PROBLEM DETAILS: Beginning with the line that holds "none -> tan brick C3:E3 level 2" in the data below, give again every line through the one that holds "none -> yellow brick F1:I1 level 1", exactly as written.

[Object matching data]
┄┄┄┄┄┄

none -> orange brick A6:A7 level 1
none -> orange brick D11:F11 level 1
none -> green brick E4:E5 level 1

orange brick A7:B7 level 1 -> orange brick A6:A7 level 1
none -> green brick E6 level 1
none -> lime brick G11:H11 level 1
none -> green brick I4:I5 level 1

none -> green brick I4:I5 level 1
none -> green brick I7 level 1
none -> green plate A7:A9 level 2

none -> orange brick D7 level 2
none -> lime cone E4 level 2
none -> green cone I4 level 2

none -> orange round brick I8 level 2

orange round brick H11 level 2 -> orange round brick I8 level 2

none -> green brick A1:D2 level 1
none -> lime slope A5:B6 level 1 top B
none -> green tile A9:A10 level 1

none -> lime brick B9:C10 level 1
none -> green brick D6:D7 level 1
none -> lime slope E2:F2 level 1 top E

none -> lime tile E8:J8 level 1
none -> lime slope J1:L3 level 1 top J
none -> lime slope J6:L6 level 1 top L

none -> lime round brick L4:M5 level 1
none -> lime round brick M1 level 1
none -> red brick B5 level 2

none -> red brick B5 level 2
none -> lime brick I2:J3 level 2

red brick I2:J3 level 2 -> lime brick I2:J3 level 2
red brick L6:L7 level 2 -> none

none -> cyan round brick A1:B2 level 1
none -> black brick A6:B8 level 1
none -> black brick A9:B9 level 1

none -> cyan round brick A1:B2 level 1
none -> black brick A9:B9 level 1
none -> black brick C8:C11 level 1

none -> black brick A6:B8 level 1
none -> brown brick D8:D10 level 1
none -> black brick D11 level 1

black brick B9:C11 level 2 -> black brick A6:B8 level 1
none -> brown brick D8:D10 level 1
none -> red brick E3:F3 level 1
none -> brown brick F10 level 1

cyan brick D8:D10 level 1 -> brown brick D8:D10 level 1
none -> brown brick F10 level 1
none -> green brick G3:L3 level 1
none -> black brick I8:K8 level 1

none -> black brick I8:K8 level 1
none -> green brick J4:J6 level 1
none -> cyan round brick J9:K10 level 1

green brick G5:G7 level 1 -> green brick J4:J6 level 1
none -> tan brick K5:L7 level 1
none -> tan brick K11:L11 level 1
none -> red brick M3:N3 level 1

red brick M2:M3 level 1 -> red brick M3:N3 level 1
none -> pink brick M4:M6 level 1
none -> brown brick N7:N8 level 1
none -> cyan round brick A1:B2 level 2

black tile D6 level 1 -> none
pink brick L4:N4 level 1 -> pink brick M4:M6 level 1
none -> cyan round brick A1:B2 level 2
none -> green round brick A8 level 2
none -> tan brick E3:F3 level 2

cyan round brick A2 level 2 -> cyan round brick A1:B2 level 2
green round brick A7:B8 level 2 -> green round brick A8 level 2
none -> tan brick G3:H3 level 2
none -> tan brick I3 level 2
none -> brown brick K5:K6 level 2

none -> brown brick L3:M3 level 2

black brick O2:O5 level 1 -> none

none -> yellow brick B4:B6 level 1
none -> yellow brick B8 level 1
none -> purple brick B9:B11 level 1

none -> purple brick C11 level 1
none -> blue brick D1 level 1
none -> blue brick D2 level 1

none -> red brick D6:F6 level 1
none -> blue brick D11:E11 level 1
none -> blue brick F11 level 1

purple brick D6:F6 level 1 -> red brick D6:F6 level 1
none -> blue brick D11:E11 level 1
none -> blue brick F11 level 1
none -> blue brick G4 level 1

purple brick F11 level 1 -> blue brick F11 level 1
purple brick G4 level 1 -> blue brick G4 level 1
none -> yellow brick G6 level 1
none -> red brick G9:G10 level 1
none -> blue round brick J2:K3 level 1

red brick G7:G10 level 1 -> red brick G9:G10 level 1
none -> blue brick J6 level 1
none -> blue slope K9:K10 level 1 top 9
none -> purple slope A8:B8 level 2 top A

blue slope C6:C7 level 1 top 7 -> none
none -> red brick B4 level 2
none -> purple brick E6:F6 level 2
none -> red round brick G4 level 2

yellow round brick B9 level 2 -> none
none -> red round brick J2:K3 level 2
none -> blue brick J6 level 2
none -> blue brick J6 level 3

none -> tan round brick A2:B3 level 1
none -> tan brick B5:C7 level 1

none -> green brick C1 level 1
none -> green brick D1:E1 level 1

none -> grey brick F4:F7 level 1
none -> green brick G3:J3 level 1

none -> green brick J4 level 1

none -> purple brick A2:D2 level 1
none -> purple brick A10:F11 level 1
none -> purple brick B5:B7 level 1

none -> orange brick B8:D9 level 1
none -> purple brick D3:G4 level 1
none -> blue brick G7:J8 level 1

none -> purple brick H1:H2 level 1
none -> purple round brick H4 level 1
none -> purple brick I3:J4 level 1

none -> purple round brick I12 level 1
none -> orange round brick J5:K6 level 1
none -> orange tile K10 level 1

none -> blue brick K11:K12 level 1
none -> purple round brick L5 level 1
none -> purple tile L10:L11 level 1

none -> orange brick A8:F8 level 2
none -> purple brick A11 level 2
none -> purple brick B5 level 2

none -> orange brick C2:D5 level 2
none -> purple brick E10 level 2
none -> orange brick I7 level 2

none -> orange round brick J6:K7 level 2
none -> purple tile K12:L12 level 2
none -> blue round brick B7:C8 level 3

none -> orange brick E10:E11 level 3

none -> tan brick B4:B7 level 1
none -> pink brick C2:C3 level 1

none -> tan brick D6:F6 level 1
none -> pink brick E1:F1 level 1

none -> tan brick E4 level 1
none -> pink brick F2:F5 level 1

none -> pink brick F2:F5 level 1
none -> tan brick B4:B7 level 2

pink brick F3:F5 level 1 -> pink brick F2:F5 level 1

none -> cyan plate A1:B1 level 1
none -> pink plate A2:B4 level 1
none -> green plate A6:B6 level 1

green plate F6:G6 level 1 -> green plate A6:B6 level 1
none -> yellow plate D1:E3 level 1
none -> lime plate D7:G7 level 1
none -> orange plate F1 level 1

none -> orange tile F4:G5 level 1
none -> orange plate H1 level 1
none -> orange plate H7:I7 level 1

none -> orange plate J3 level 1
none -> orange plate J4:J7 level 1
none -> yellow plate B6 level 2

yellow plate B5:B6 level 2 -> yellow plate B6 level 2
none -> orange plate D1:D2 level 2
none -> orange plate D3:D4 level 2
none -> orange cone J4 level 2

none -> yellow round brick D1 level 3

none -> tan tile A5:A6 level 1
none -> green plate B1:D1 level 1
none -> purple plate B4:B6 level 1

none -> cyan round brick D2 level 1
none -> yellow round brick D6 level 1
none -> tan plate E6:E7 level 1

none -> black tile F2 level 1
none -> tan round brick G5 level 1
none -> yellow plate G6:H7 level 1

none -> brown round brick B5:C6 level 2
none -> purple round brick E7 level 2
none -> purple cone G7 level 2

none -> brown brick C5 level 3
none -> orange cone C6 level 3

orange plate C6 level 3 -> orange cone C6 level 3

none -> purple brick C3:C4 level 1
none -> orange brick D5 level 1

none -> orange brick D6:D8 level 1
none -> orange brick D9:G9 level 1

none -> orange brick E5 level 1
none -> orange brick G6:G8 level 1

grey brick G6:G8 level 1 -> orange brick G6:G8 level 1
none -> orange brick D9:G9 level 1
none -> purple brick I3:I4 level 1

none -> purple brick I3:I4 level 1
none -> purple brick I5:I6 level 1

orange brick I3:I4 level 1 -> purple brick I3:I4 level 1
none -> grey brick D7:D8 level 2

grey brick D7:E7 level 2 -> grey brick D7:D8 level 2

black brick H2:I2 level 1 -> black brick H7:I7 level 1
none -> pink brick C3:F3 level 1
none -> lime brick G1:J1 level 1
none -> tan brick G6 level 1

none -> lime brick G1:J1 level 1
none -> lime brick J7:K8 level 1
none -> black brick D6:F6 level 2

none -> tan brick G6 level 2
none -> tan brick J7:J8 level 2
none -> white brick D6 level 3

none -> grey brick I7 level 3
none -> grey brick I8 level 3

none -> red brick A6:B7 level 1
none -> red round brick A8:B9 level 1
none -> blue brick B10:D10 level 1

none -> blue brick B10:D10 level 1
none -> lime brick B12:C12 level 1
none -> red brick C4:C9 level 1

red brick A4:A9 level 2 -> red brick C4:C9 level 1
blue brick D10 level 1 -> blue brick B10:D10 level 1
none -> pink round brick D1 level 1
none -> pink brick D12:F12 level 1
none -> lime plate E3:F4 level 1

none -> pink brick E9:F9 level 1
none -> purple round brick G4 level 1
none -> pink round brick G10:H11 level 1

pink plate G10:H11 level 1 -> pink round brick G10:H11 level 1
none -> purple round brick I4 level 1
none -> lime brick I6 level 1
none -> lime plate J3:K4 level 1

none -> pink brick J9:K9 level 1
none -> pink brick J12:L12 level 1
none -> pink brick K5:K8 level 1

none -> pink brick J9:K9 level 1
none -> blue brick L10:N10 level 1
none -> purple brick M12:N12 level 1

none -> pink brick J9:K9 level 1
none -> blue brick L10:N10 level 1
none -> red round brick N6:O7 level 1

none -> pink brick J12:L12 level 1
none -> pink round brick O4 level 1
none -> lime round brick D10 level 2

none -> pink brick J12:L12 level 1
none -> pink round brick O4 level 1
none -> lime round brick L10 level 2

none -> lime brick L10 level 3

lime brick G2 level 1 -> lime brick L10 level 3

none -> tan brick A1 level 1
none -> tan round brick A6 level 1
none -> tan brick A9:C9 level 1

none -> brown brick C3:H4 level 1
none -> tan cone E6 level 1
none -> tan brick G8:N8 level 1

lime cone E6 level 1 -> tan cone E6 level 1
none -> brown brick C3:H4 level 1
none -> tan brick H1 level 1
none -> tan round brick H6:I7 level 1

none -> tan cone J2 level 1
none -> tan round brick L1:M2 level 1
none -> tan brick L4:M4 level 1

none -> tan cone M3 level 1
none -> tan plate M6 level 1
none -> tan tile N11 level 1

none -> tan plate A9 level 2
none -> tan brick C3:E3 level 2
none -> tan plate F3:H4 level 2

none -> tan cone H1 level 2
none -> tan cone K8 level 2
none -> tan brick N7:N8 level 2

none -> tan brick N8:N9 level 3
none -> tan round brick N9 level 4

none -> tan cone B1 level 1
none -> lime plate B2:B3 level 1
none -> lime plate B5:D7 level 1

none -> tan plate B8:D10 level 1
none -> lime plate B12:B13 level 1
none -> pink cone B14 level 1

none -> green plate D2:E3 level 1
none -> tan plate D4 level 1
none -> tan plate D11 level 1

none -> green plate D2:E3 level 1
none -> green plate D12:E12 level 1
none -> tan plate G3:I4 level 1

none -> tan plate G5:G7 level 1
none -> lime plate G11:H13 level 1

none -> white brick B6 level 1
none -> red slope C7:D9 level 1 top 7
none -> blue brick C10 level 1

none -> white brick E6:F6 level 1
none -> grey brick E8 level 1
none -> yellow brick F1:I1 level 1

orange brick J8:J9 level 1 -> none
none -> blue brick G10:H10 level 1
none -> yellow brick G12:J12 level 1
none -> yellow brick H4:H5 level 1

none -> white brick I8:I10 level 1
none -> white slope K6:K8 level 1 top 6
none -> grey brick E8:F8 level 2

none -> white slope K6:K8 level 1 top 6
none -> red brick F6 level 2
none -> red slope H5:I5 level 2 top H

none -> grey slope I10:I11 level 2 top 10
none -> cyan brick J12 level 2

┄┄┄┄┄┄

RESULT FOR THIS EXERCISE:
none -> tan brick C3:E3 level 2
none -> tan plate F3:H4 level 2

none -> tan cone H1 level 2
none -> tan cone K8 level 2
none -> tan brick N7:N8 level 2

none -> tan brick N8:N9 level 3
none -> tan round brick N9 level 4

none -> tan cone B1 level 1
none -> lime plate B2:B3 level 1
none -> lime plate B5:D7 level 1

none -> tan plate B8:D10 level 1
none -> lime plate B12:B13 level 1
none -> pink cone B14 level 1

none -> green plate D2:E3 level 1
none -> tan plate D4 level 1
none -> tan plate D11 level 1

none -> green plate D2:E3 level 1
none -> green plate D12:E12 level 1
none -> tan plate G3:I4 level 1

none -> tan plate G5:G7 level 1
none -> lime plate G11:H13 level 1

none -> white brick B6 level 1
none -> red slope C7:D9 level 1 top 7
none -> blue brick C10 level 1

none -> white brick E6:F6 level 1
none -> grey brick E8 level 1
none -> yellow brick F1:I1 level 1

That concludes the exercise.